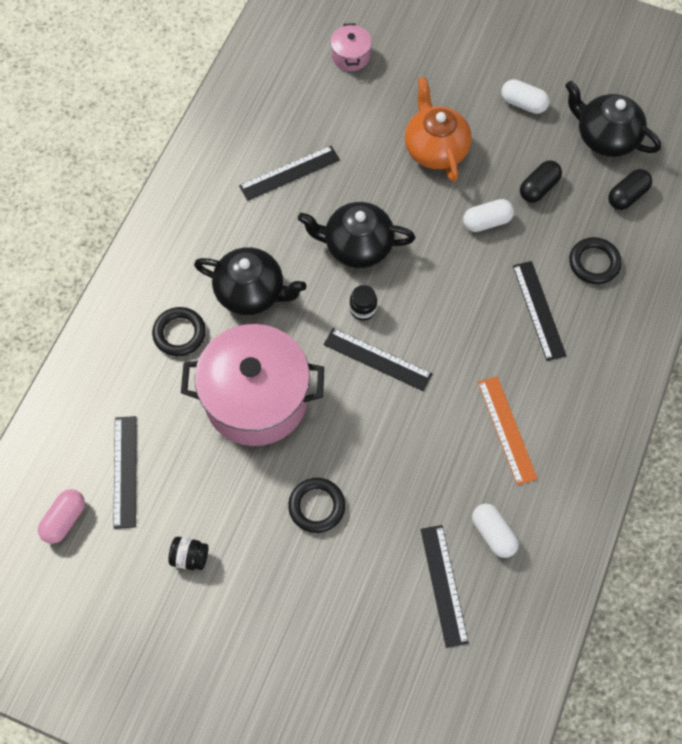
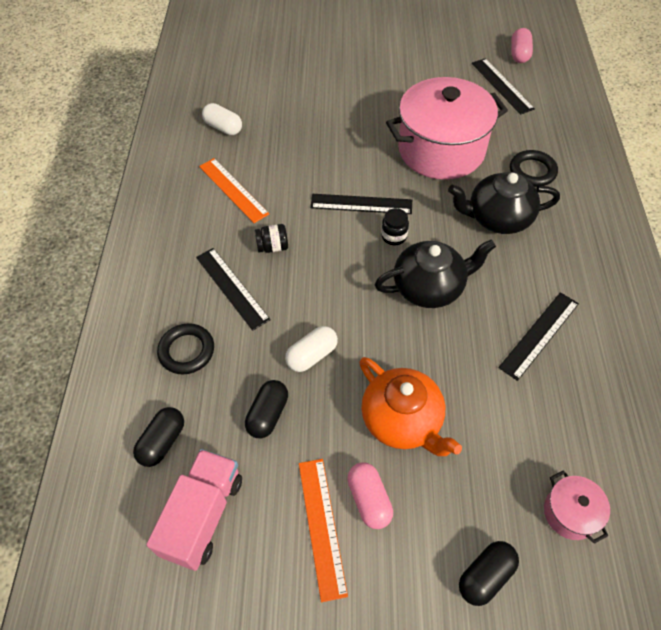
camera: 160 degrees right, 10 degrees down
(190, 557) = (425, 60): black jar -> black jar (273, 247)
(316, 506) = (357, 106): black ring -> none
(427, 44) = (485, 576): none -> black capsule
(444, 585) = (249, 94): black ruler -> none
(483, 108) = (369, 499): none -> pink capsule
(523, 104) = (322, 526): white capsule -> orange ruler
(605, 137) = (203, 515): black teapot -> pink truck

--------------------------------------------------

TASK OBJECTIVE:
Only the lines from the one holding "(483, 108) = (369, 499): none -> pink capsule" through the end of the listing should be given again, exactly and with both ends included.

RESULT:
(483, 108) = (369, 499): none -> pink capsule
(523, 104) = (322, 526): white capsule -> orange ruler
(605, 137) = (203, 515): black teapot -> pink truck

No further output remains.